● EXCERPTED RECORDS
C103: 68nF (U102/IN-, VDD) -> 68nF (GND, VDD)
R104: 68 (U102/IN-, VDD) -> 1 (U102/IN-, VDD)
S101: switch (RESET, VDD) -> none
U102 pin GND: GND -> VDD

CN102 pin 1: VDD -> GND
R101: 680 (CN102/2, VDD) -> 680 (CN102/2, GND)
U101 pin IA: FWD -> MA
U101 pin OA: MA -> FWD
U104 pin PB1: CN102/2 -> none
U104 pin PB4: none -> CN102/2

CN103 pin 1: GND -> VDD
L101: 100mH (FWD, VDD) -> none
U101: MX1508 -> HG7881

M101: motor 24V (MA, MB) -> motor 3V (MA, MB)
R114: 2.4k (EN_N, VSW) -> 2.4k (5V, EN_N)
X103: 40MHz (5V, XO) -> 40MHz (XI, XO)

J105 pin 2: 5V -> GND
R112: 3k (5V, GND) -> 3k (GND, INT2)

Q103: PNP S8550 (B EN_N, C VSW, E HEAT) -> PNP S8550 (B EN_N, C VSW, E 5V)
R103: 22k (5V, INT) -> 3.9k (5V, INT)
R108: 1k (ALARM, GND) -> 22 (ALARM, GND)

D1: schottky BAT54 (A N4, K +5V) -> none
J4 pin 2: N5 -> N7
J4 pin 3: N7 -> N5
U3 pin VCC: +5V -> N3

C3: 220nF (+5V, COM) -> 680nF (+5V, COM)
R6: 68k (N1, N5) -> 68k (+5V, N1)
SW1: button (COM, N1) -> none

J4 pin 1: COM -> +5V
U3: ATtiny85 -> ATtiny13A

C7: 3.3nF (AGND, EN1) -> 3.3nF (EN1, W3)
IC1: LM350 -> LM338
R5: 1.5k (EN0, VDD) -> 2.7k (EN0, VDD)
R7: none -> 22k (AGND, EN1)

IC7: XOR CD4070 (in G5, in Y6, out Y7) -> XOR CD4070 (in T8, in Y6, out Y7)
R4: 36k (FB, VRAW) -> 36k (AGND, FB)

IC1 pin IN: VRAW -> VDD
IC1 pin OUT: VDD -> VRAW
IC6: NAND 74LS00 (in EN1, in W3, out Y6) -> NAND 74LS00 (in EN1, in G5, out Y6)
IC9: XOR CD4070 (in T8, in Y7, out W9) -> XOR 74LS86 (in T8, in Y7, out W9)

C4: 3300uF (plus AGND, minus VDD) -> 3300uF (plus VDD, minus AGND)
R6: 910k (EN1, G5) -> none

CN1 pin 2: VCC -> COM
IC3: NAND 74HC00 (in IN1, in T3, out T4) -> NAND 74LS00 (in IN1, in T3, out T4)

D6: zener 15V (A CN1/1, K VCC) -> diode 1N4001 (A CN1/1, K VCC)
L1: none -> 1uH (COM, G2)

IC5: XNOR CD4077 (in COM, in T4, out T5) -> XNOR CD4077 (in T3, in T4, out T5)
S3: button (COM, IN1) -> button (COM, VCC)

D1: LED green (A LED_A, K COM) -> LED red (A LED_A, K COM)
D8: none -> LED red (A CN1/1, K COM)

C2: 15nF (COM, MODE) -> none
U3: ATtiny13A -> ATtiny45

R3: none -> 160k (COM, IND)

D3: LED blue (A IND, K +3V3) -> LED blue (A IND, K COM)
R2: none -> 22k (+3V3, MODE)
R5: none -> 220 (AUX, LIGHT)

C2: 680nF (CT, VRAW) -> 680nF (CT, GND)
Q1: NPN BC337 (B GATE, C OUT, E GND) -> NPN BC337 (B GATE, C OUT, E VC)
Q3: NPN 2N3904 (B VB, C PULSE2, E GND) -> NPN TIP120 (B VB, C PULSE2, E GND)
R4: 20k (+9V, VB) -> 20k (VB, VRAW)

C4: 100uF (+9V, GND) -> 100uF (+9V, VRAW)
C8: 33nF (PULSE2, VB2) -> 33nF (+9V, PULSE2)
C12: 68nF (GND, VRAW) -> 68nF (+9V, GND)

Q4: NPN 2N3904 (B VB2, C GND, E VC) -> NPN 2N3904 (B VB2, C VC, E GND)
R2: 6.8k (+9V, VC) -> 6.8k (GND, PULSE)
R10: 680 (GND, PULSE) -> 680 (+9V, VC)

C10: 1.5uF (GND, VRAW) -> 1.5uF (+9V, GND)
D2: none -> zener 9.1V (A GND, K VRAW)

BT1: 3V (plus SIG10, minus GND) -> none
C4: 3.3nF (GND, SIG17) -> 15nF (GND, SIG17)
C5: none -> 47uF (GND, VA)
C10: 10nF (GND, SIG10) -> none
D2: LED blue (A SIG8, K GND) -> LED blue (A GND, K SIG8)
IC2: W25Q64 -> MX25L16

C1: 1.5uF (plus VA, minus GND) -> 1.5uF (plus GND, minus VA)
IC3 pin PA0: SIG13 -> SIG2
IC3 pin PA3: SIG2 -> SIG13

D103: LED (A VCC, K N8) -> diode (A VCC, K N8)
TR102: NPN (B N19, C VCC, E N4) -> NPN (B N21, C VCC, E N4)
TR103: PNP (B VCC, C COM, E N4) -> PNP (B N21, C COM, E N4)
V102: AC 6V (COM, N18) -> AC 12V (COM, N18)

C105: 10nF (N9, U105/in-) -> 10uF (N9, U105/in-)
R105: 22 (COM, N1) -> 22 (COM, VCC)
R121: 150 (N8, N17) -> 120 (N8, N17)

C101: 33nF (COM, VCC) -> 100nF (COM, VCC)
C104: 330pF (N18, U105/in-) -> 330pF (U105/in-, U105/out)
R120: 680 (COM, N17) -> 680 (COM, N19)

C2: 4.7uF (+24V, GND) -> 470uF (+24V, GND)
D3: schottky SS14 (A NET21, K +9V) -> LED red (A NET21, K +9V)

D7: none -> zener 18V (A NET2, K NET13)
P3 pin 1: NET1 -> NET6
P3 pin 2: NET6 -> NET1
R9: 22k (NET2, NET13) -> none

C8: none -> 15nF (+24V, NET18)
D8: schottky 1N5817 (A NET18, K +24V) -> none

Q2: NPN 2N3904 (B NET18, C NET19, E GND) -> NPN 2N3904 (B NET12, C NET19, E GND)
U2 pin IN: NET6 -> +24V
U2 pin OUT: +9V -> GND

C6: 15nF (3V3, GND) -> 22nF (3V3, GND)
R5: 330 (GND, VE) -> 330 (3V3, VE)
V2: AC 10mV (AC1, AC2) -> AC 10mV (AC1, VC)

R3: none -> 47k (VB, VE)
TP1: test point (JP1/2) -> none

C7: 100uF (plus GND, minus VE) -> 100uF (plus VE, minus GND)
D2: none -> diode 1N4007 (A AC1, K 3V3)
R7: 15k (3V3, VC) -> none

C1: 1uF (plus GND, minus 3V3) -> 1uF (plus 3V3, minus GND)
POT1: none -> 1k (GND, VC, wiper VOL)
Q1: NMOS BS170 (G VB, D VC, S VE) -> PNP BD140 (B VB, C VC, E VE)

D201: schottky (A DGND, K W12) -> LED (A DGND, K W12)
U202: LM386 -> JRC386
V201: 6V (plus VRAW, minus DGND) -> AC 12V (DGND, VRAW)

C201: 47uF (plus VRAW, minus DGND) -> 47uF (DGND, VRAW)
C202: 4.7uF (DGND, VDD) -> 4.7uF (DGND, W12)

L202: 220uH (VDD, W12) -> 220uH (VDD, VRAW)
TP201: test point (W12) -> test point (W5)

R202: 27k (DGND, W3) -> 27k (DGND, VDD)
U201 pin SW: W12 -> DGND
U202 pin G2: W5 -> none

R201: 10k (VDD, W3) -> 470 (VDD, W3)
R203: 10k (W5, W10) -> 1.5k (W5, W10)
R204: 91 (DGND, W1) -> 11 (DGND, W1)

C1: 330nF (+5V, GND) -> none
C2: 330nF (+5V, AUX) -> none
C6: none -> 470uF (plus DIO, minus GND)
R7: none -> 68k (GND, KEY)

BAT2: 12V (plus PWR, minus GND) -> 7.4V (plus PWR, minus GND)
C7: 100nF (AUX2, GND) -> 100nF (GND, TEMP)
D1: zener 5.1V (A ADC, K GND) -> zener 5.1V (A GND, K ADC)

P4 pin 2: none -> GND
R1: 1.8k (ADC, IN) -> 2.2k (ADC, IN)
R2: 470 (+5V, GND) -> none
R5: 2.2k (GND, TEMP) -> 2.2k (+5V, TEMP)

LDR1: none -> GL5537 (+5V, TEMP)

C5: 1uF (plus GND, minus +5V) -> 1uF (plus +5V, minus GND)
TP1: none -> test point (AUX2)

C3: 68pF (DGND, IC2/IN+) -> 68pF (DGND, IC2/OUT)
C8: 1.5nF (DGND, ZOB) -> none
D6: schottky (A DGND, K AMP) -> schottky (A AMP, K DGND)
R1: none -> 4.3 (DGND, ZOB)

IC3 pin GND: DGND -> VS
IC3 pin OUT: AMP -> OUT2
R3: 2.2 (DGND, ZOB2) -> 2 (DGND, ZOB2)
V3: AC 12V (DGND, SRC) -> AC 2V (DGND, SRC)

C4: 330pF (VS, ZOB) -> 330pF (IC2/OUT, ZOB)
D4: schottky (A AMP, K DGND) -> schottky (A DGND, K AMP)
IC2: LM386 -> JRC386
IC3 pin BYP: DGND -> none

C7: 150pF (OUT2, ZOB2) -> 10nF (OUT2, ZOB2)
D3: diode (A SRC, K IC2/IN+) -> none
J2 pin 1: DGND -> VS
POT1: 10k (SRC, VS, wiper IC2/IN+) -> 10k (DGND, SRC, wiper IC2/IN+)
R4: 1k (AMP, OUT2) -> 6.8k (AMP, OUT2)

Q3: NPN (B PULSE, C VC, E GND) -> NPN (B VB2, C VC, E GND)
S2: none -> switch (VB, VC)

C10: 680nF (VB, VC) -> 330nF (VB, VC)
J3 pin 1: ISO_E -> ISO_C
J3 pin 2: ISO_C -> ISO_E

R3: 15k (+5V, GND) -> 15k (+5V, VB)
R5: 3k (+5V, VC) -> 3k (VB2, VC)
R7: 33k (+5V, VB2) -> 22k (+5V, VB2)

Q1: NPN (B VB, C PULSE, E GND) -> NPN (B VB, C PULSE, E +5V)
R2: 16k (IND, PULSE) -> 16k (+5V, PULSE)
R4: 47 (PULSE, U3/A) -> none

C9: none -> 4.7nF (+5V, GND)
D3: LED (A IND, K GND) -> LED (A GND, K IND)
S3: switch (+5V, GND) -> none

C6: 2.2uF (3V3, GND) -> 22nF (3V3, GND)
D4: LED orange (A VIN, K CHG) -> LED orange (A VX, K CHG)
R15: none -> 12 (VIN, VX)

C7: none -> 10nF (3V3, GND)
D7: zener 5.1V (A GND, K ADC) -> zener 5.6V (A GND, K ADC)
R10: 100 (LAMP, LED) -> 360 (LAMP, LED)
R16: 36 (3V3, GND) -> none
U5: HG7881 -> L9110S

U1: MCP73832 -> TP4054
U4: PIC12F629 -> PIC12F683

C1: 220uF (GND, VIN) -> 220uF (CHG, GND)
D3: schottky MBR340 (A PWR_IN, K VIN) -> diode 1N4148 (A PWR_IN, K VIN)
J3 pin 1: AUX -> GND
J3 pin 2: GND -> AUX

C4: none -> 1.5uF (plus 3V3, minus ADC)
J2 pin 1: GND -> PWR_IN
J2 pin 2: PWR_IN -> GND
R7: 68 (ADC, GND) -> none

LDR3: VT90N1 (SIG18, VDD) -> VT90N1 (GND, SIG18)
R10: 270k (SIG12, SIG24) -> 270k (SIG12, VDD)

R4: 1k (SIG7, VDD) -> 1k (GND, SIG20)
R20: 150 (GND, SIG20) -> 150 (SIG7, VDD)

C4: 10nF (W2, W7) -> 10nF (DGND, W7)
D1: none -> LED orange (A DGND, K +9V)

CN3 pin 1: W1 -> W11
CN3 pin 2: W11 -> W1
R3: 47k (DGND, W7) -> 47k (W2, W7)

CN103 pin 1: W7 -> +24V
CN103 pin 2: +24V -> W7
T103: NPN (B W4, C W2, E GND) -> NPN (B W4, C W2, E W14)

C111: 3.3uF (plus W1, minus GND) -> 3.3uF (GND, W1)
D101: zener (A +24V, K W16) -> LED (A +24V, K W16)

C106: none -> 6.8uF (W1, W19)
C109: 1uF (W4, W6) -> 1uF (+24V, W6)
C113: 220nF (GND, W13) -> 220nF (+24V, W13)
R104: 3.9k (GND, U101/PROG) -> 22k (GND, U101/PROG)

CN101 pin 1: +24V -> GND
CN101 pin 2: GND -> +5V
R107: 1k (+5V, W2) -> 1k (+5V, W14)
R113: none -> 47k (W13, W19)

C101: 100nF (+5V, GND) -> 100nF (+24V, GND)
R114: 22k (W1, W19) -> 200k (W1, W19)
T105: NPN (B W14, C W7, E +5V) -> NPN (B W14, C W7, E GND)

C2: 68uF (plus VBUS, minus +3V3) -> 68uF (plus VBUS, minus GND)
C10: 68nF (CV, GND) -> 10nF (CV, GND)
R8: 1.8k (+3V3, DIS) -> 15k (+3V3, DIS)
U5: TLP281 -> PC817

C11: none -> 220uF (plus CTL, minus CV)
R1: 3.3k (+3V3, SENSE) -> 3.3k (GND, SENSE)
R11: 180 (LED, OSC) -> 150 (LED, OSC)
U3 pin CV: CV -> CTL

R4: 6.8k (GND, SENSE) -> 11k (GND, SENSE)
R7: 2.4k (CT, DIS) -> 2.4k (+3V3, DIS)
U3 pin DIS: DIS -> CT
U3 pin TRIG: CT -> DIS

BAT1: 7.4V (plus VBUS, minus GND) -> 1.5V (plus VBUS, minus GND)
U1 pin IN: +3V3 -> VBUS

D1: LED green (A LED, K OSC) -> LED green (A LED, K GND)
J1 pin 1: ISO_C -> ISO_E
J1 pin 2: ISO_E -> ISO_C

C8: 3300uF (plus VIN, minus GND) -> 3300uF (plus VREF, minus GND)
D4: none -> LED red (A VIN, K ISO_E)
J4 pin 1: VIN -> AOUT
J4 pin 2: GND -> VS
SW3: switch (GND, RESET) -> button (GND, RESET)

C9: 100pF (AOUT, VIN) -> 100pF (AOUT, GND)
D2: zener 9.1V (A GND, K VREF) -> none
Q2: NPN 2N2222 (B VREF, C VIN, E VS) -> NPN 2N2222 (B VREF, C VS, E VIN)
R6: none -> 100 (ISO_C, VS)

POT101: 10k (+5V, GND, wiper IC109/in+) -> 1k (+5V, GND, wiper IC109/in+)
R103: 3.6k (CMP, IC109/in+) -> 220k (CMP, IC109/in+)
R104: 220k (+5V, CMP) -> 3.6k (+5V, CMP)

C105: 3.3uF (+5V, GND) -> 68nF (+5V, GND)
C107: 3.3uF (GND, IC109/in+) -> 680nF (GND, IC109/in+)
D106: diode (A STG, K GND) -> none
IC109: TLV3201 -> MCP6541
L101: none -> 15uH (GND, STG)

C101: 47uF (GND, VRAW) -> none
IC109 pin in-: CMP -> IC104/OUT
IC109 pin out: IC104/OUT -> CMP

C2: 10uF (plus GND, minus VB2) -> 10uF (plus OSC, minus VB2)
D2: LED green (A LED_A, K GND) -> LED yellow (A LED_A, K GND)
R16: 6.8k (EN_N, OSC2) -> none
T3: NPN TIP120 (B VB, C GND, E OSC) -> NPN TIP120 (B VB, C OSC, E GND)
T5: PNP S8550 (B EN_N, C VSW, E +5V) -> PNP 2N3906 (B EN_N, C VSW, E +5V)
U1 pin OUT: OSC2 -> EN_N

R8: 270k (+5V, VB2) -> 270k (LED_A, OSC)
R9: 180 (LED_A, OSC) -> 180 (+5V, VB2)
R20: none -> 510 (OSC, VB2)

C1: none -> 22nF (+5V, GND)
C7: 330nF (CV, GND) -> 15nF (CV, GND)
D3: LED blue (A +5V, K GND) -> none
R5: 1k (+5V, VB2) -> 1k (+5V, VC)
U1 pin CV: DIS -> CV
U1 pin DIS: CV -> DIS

● WHAT TO DO
For each line above that includes "diode", make a copy.

● EXPECTED ANSWER
D6: zener 15V (A CN1/1, K VCC) -> diode 1N4001 (A CN1/1, K VCC)
D103: LED (A VCC, K N8) -> diode (A VCC, K N8)
D2: none -> diode 1N4007 (A AC1, K 3V3)
D3: diode (A SRC, K IC2/IN+) -> none
D3: schottky MBR340 (A PWR_IN, K VIN) -> diode 1N4148 (A PWR_IN, K VIN)
D106: diode (A STG, K GND) -> none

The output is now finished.